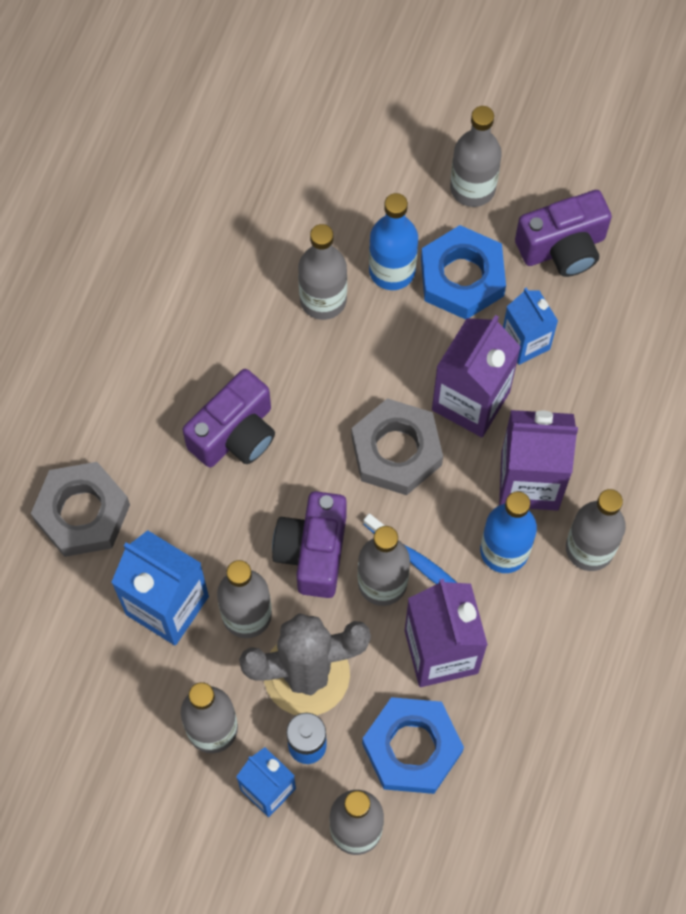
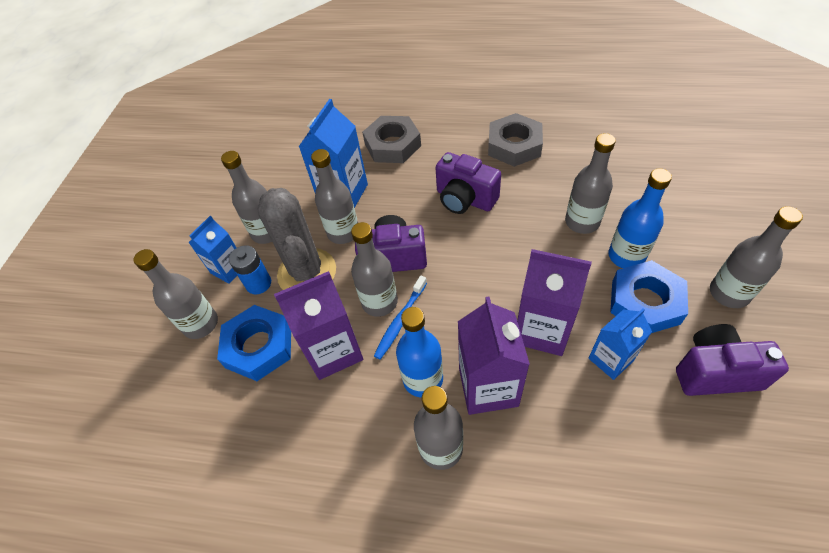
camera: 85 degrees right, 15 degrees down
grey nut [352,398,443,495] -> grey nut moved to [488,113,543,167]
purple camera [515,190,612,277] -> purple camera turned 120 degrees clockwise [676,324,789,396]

...

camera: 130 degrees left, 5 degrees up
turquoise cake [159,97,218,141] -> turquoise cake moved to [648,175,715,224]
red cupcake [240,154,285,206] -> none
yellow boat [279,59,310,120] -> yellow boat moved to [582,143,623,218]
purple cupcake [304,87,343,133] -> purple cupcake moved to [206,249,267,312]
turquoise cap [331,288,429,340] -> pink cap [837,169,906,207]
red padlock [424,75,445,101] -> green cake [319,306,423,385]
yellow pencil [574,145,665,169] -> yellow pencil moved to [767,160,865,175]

- **Exercise directions**
What is the number of lines in the records holding "turquoise"? Give the number alone.

- **Final answer**
2